* [Problem to work on]:
Exact reproduction of every entry is required.

- - - -

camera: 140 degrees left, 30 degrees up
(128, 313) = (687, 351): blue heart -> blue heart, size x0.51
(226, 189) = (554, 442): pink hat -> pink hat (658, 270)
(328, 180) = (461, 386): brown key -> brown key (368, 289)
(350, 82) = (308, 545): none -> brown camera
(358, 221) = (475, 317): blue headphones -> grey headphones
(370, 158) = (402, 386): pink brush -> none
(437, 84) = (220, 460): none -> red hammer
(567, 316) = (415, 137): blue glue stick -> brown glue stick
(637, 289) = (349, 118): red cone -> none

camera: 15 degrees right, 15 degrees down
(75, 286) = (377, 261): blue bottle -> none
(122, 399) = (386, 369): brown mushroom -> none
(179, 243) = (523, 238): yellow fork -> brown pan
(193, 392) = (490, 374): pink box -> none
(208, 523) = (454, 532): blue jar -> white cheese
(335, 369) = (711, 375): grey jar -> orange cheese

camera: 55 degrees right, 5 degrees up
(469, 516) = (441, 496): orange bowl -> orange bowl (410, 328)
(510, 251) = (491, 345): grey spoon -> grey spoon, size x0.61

- - - -

* [Answer to this exercise]:
camera: 140 degrees left, 30 degrees up
(128, 313) = (687, 351): blue heart -> blue heart, size x0.51
(226, 189) = (554, 442): pink hat -> pink hat (658, 270)
(328, 180) = (461, 386): brown key -> brown key (368, 289)
(350, 82) = (308, 545): none -> brown camera
(358, 221) = (475, 317): blue headphones -> grey headphones
(370, 158) = (402, 386): pink brush -> none
(437, 84) = (220, 460): none -> red hammer
(567, 316) = (415, 137): blue glue stick -> brown glue stick
(637, 289) = (349, 118): red cone -> none

camera: 15 degrees right, 15 degrees down
(75, 286) = (377, 261): blue bottle -> none
(122, 399) = (386, 369): brown mushroom -> none
(179, 243) = (523, 238): yellow fork -> brown pan
(193, 392) = (490, 374): pink box -> none
(208, 523) = (454, 532): blue jar -> white cheese
(335, 369) = (711, 375): grey jar -> orange cheese

camera: 55 degrees right, 5 degrees up
(469, 516) = (441, 496): orange bowl -> orange bowl (410, 328)
(510, 251) = (491, 345): grey spoon -> grey spoon, size x0.61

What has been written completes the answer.